▶ _EXERCISE OBJECTIVE_
The expected answer is a verbatim transcription of the lines below, beginning with the first and ending with the line that holds "Someone carried the blue screwdriver from 93,302", without pictures.

Image change detection data:
———
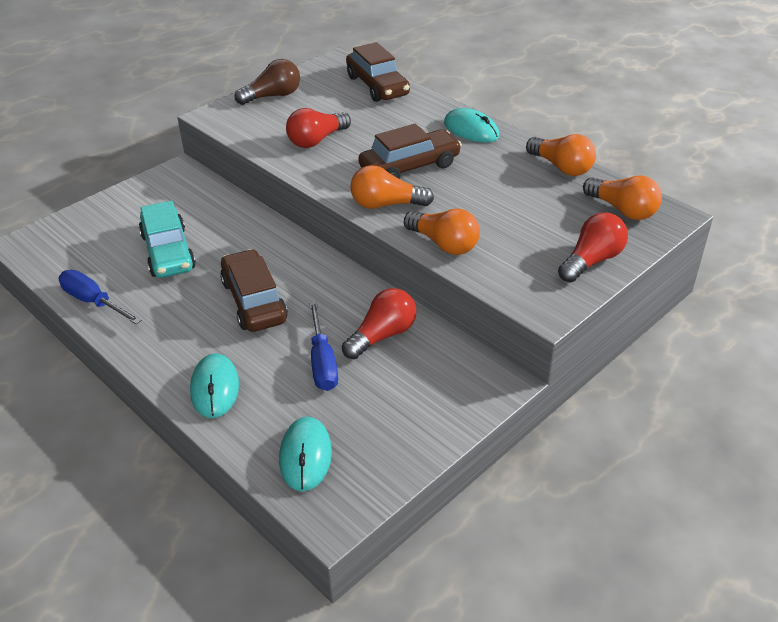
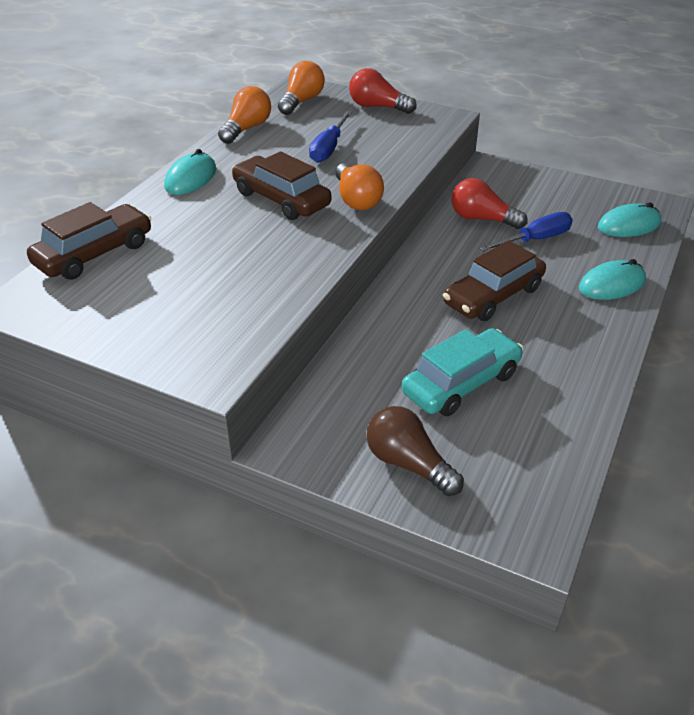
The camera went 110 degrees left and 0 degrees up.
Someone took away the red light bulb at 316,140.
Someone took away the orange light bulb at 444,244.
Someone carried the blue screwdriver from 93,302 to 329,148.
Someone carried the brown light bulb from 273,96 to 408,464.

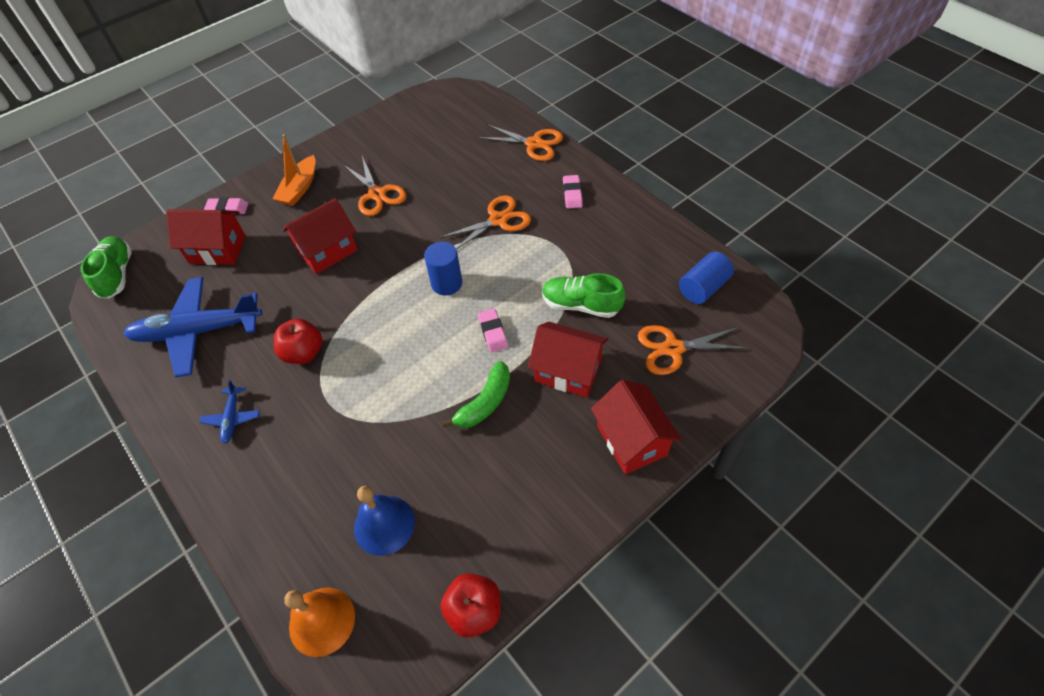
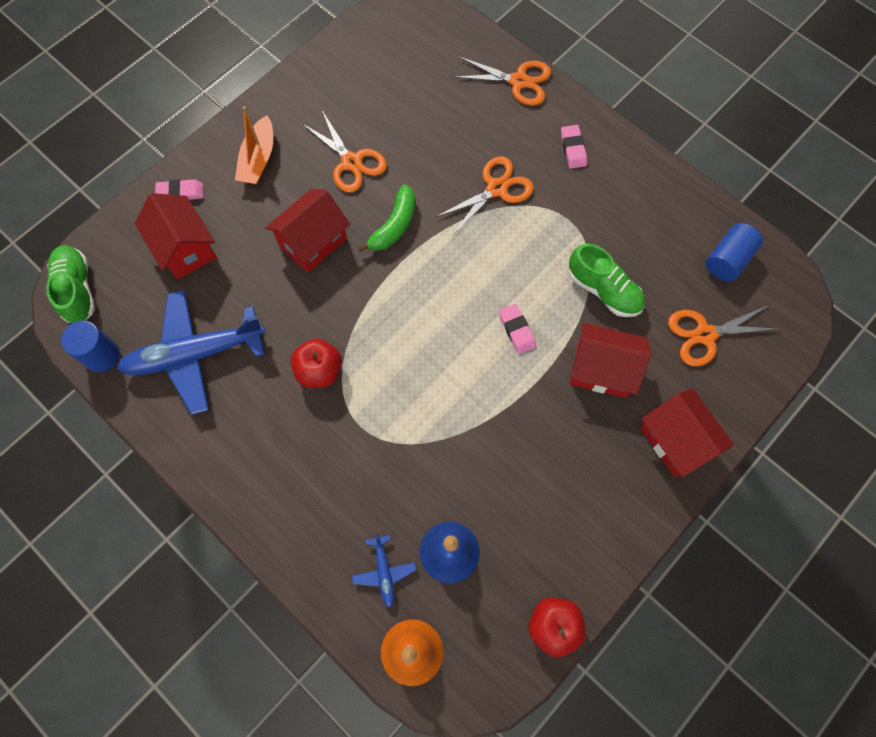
The camera went 10 degrees left and 15 degrees up.
Someone carried the blue plane from 232,418 to 384,571.
Someone carried the blue cylinder from 446,283 to 102,356.
Someone carried the green banana from 485,403 to 394,226.
Someone rotated the red house at 217,250 by 60 degrees clockwise.
Someone rotated the green shoe at 581,305 by 150 degrees counterclockwise.

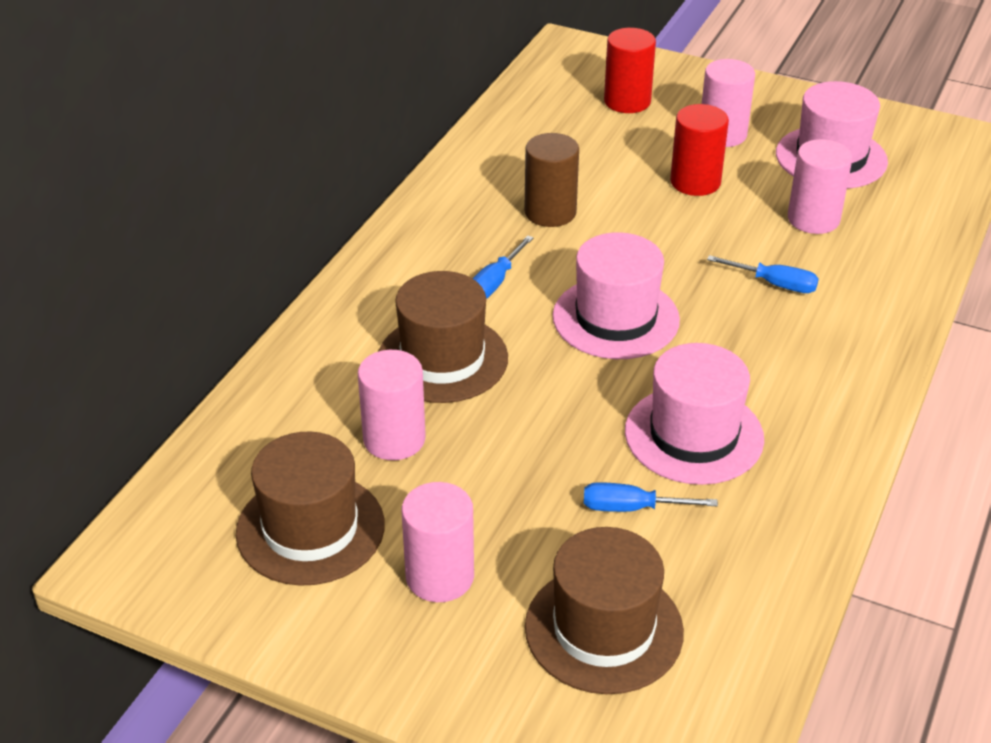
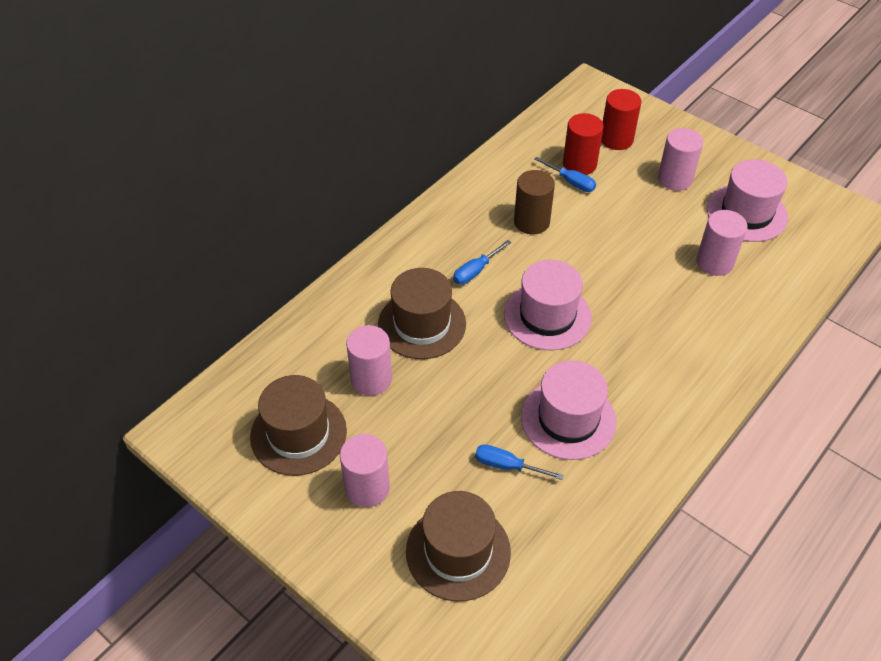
The camera went 15 degrees right and 10 degrees up.
Someone carried the red cylinder from 695,182 to 579,164.
Someone carried the blue screwdriver from 775,284 to 571,182.

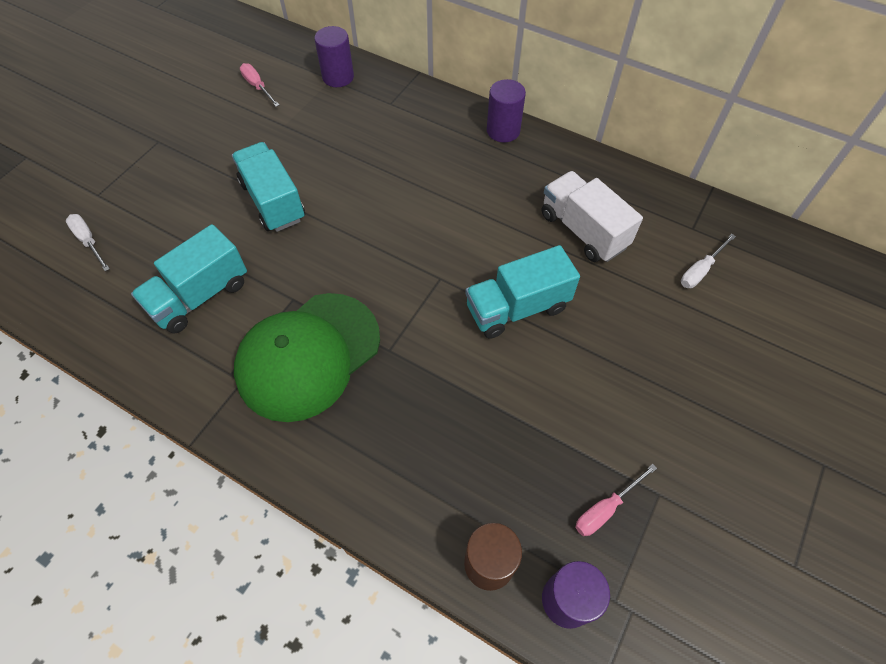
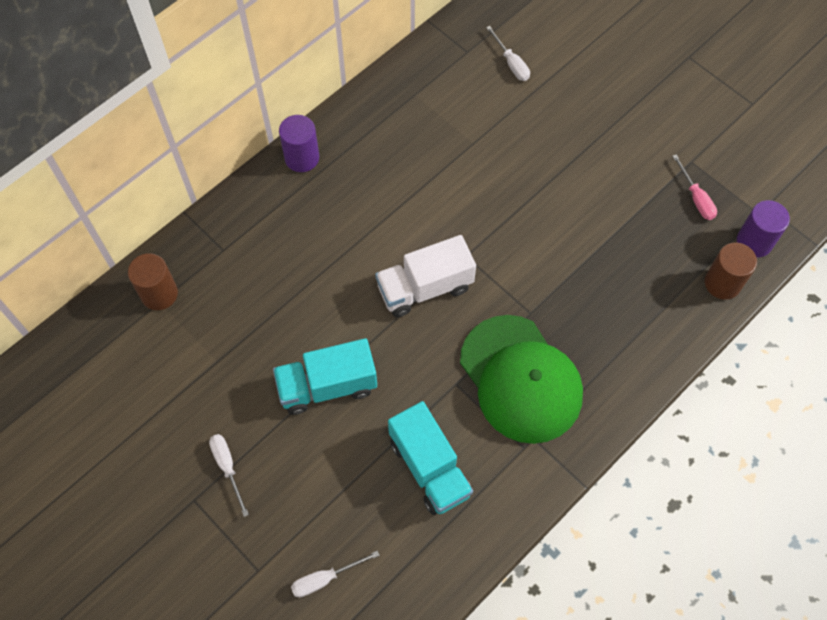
The camera went 75 degrees left and 5 degrees up.
Someone took away the pink screwdriver at 258,87.
Someone took away the turquoise truck at 517,308.
Someone put down the white screwdriver at 227,467.
Someone carried the white truck from 583,230 to 425,288.
Someone repainted the purple cylinder at 338,77, which became the brown cylinder at 159,294.

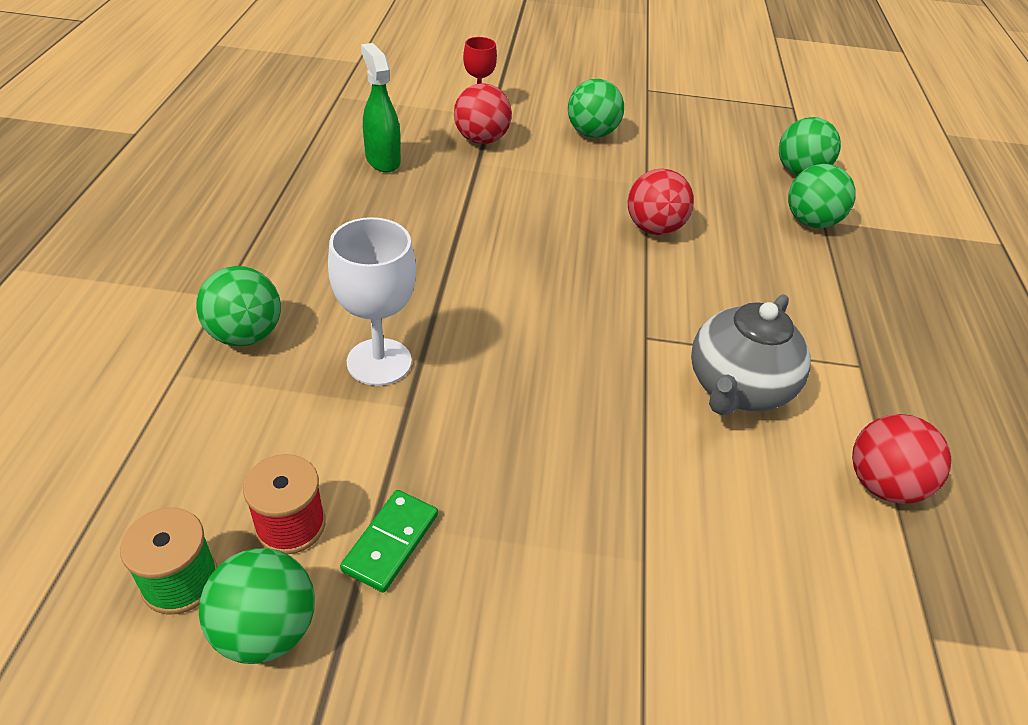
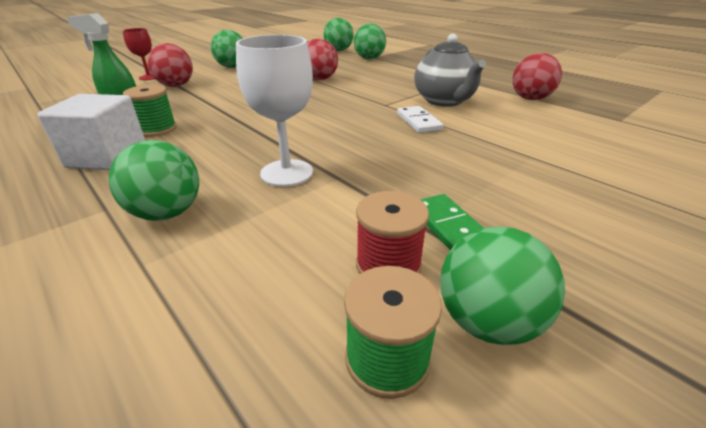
The camera went 45 degrees left and 10 degrees down.
Someone put down the white cube at 108,157.
Someone put down the green spool at 157,129.
Someone put down the white domino at 418,122.

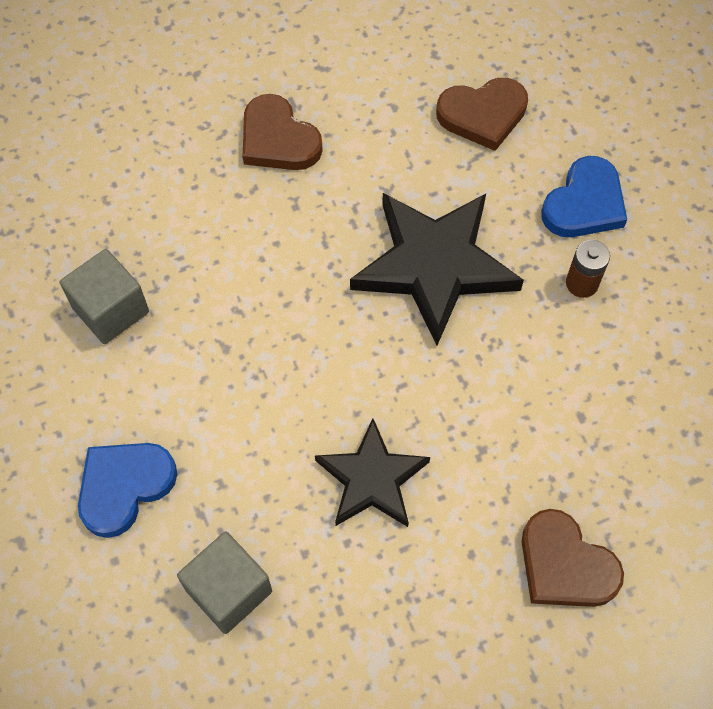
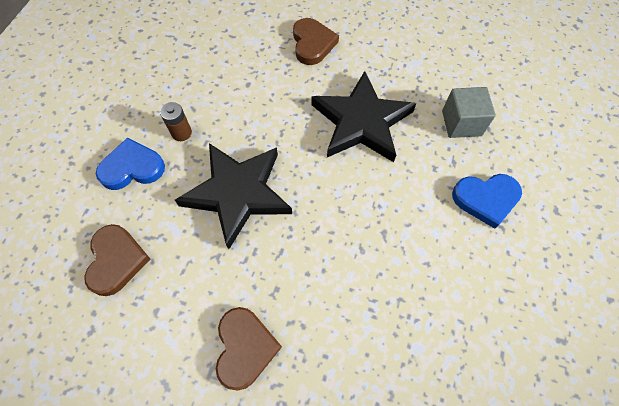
The camera went 140 degrees left and 0 degrees up.
Someone took away the grey cube at 110,310.
Someone rotated the brown heart at 483,115 by 60 degrees clockwise.
Someone scaled the black star at 372,479 by 1.60.

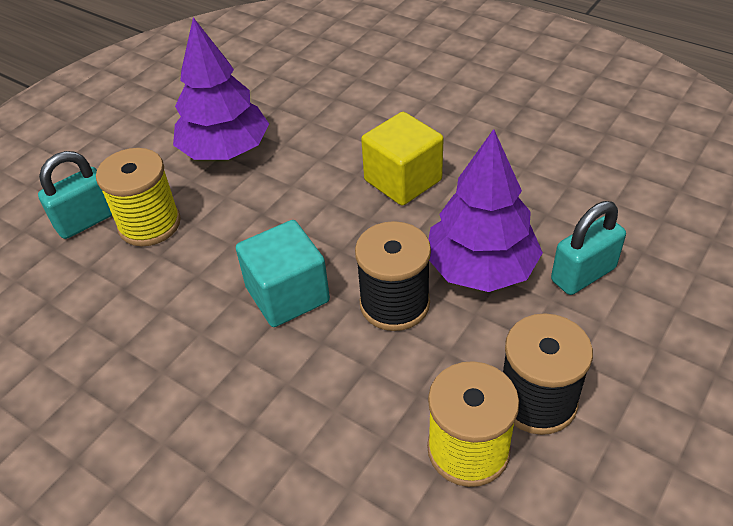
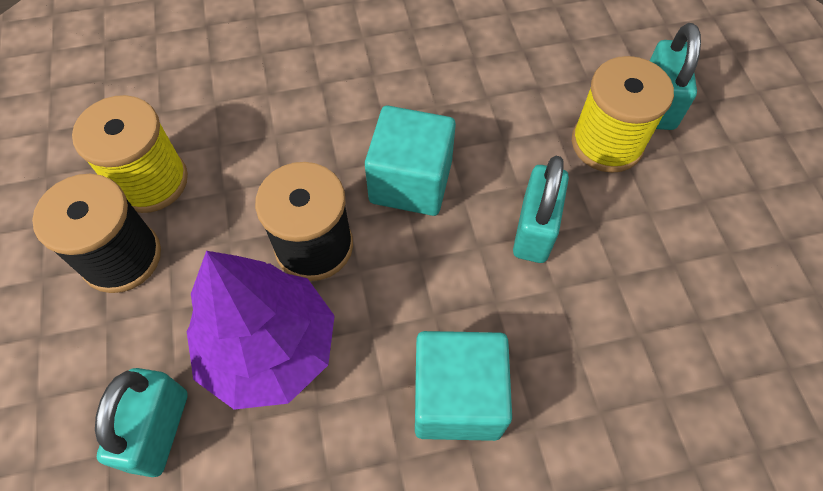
The camera went 130 degrees right and 15 degrees up.
Someone took away the purple tree at 225,150.
Someone put down the turquoise padlock at 534,230.
Someone repainted the yellow cube at 403,180, which became the turquoise cube at 457,397.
———
▶ _ANSWER BOX_
The camera went 110 degrees left and 0 degrees up.
Someone took away the red light bulb at 316,140.
Someone took away the orange light bulb at 444,244.
Someone carried the blue screwdriver from 93,302 to 329,148.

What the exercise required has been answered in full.